Your goal: Which lines in the records below contain the word "orange"? Copy each one out.

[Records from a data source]
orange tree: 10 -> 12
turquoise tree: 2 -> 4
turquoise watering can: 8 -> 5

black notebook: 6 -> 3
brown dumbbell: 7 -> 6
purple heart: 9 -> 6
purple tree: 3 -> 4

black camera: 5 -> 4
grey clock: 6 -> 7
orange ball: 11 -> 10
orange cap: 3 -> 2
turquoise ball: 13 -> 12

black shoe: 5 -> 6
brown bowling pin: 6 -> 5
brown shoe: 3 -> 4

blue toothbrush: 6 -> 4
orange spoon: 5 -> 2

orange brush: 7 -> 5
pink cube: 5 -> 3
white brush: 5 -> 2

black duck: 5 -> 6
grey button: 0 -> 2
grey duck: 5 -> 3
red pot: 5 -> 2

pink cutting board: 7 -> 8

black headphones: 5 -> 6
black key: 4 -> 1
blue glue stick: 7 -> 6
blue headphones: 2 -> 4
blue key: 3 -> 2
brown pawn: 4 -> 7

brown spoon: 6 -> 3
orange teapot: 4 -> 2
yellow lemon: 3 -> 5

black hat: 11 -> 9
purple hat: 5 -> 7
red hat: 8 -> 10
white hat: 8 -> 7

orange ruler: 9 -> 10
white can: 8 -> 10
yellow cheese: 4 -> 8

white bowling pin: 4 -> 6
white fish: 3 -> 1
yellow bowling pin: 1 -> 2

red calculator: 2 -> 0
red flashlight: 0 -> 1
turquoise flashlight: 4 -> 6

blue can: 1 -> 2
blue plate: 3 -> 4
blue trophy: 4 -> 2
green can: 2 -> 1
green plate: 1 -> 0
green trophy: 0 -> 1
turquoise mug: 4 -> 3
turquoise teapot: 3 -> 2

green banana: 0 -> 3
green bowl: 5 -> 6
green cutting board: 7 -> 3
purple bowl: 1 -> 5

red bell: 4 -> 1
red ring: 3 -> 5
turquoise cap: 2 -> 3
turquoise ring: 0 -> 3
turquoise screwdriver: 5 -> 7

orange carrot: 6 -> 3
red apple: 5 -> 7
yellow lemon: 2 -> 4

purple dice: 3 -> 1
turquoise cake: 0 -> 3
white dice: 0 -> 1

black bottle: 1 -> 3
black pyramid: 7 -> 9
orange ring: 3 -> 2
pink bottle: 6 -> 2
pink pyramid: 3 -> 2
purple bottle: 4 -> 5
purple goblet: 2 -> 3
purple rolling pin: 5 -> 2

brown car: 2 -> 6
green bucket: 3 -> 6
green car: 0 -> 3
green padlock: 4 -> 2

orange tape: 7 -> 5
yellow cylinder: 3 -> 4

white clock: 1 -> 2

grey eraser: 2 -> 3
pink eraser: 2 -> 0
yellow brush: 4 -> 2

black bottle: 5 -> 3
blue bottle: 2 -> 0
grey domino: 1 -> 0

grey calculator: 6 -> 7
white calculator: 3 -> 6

Your solution:
orange tree: 10 -> 12
orange ball: 11 -> 10
orange cap: 3 -> 2
orange spoon: 5 -> 2
orange brush: 7 -> 5
orange teapot: 4 -> 2
orange ruler: 9 -> 10
orange carrot: 6 -> 3
orange ring: 3 -> 2
orange tape: 7 -> 5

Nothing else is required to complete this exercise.